### [Problem]
Down to the final character, output the records below as they stand.

*** Material provided ***

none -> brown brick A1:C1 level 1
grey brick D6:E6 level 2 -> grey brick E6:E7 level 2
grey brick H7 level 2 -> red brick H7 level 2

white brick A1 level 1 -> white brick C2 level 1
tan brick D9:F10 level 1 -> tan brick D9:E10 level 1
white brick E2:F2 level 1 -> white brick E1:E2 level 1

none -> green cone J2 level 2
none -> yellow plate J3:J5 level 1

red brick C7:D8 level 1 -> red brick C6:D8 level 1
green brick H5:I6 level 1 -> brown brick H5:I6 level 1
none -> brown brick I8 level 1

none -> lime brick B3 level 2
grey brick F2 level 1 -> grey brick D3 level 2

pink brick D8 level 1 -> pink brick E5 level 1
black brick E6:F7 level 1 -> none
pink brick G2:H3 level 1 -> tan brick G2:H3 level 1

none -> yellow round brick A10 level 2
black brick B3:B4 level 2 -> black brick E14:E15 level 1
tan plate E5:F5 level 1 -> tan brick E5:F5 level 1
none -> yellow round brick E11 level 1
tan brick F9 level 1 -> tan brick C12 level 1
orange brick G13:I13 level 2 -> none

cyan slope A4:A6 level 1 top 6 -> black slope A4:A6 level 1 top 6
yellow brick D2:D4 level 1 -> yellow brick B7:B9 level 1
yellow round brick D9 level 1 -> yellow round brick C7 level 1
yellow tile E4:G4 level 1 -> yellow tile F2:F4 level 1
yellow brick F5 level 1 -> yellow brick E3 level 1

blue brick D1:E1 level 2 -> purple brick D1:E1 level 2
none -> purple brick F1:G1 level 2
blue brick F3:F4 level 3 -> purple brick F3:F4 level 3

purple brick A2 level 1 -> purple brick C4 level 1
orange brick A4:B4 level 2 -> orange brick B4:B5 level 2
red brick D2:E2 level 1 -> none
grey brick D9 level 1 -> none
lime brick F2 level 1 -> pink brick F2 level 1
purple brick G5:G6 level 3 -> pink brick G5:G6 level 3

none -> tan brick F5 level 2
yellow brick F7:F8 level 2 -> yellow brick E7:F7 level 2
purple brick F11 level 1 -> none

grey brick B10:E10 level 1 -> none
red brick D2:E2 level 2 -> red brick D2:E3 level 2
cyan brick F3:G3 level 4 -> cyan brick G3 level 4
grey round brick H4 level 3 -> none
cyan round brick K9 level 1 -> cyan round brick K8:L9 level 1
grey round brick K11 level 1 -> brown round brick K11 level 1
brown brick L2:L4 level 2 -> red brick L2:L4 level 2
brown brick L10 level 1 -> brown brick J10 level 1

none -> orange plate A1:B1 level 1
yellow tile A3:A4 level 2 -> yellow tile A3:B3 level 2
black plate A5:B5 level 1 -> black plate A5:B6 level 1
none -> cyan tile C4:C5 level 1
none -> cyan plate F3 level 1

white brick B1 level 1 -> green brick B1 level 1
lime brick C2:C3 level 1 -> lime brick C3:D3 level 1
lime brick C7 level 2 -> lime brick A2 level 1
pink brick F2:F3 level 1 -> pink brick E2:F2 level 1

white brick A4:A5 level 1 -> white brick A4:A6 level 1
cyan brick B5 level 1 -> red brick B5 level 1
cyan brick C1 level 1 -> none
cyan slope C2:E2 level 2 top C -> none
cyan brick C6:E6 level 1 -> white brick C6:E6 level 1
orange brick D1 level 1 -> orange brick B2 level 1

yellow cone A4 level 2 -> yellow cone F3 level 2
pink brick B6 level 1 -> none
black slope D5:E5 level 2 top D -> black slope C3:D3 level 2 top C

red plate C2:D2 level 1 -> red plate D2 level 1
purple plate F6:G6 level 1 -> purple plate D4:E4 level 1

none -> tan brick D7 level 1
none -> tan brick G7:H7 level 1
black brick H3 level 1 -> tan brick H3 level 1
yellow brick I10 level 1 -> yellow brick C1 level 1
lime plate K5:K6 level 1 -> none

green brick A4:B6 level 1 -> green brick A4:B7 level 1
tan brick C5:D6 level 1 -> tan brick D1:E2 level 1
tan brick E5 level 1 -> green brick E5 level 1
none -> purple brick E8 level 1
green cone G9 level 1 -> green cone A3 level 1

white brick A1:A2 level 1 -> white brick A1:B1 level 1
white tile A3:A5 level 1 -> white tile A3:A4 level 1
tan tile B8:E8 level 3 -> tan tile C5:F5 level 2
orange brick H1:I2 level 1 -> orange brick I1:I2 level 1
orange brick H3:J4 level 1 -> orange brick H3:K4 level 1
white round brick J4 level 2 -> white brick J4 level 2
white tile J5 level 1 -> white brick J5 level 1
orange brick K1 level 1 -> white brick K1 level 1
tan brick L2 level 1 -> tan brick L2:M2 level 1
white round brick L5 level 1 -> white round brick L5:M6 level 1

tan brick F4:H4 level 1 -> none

*** End of Material provided ***

### [Result for this exercise]
none -> brown brick A1:C1 level 1
grey brick D6:E6 level 2 -> grey brick E6:E7 level 2
grey brick H7 level 2 -> red brick H7 level 2

white brick A1 level 1 -> white brick C2 level 1
tan brick D9:F10 level 1 -> tan brick D9:E10 level 1
white brick E2:F2 level 1 -> white brick E1:E2 level 1

none -> green cone J2 level 2
none -> yellow plate J3:J5 level 1

red brick C7:D8 level 1 -> red brick C6:D8 level 1
green brick H5:I6 level 1 -> brown brick H5:I6 level 1
none -> brown brick I8 level 1

none -> lime brick B3 level 2
grey brick F2 level 1 -> grey brick D3 level 2

pink brick D8 level 1 -> pink brick E5 level 1
black brick E6:F7 level 1 -> none
pink brick G2:H3 level 1 -> tan brick G2:H3 level 1

none -> yellow round brick A10 level 2
black brick B3:B4 level 2 -> black brick E14:E15 level 1
tan plate E5:F5 level 1 -> tan brick E5:F5 level 1
none -> yellow round brick E11 level 1
tan brick F9 level 1 -> tan brick C12 level 1
orange brick G13:I13 level 2 -> none

cyan slope A4:A6 level 1 top 6 -> black slope A4:A6 level 1 top 6
yellow brick D2:D4 level 1 -> yellow brick B7:B9 level 1
yellow round brick D9 level 1 -> yellow round brick C7 level 1
yellow tile E4:G4 level 1 -> yellow tile F2:F4 level 1
yellow brick F5 level 1 -> yellow brick E3 level 1

blue brick D1:E1 level 2 -> purple brick D1:E1 level 2
none -> purple brick F1:G1 level 2
blue brick F3:F4 level 3 -> purple brick F3:F4 level 3

purple brick A2 level 1 -> purple brick C4 level 1
orange brick A4:B4 level 2 -> orange brick B4:B5 level 2
red brick D2:E2 level 1 -> none
grey brick D9 level 1 -> none
lime brick F2 level 1 -> pink brick F2 level 1
purple brick G5:G6 level 3 -> pink brick G5:G6 level 3

none -> tan brick F5 level 2
yellow brick F7:F8 level 2 -> yellow brick E7:F7 level 2
purple brick F11 level 1 -> none

grey brick B10:E10 level 1 -> none
red brick D2:E2 level 2 -> red brick D2:E3 level 2
cyan brick F3:G3 level 4 -> cyan brick G3 level 4
grey round brick H4 level 3 -> none
cyan round brick K9 level 1 -> cyan round brick K8:L9 level 1
grey round brick K11 level 1 -> brown round brick K11 level 1
brown brick L2:L4 level 2 -> red brick L2:L4 level 2
brown brick L10 level 1 -> brown brick J10 level 1

none -> orange plate A1:B1 level 1
yellow tile A3:A4 level 2 -> yellow tile A3:B3 level 2
black plate A5:B5 level 1 -> black plate A5:B6 level 1
none -> cyan tile C4:C5 level 1
none -> cyan plate F3 level 1

white brick B1 level 1 -> green brick B1 level 1
lime brick C2:C3 level 1 -> lime brick C3:D3 level 1
lime brick C7 level 2 -> lime brick A2 level 1
pink brick F2:F3 level 1 -> pink brick E2:F2 level 1

white brick A4:A5 level 1 -> white brick A4:A6 level 1
cyan brick B5 level 1 -> red brick B5 level 1
cyan brick C1 level 1 -> none
cyan slope C2:E2 level 2 top C -> none
cyan brick C6:E6 level 1 -> white brick C6:E6 level 1
orange brick D1 level 1 -> orange brick B2 level 1

yellow cone A4 level 2 -> yellow cone F3 level 2
pink brick B6 level 1 -> none
black slope D5:E5 level 2 top D -> black slope C3:D3 level 2 top C

red plate C2:D2 level 1 -> red plate D2 level 1
purple plate F6:G6 level 1 -> purple plate D4:E4 level 1

none -> tan brick D7 level 1
none -> tan brick G7:H7 level 1
black brick H3 level 1 -> tan brick H3 level 1
yellow brick I10 level 1 -> yellow brick C1 level 1
lime plate K5:K6 level 1 -> none

green brick A4:B6 level 1 -> green brick A4:B7 level 1
tan brick C5:D6 level 1 -> tan brick D1:E2 level 1
tan brick E5 level 1 -> green brick E5 level 1
none -> purple brick E8 level 1
green cone G9 level 1 -> green cone A3 level 1

white brick A1:A2 level 1 -> white brick A1:B1 level 1
white tile A3:A5 level 1 -> white tile A3:A4 level 1
tan tile B8:E8 level 3 -> tan tile C5:F5 level 2
orange brick H1:I2 level 1 -> orange brick I1:I2 level 1
orange brick H3:J4 level 1 -> orange brick H3:K4 level 1
white round brick J4 level 2 -> white brick J4 level 2
white tile J5 level 1 -> white brick J5 level 1
orange brick K1 level 1 -> white brick K1 level 1
tan brick L2 level 1 -> tan brick L2:M2 level 1
white round brick L5 level 1 -> white round brick L5:M6 level 1

tan brick F4:H4 level 1 -> none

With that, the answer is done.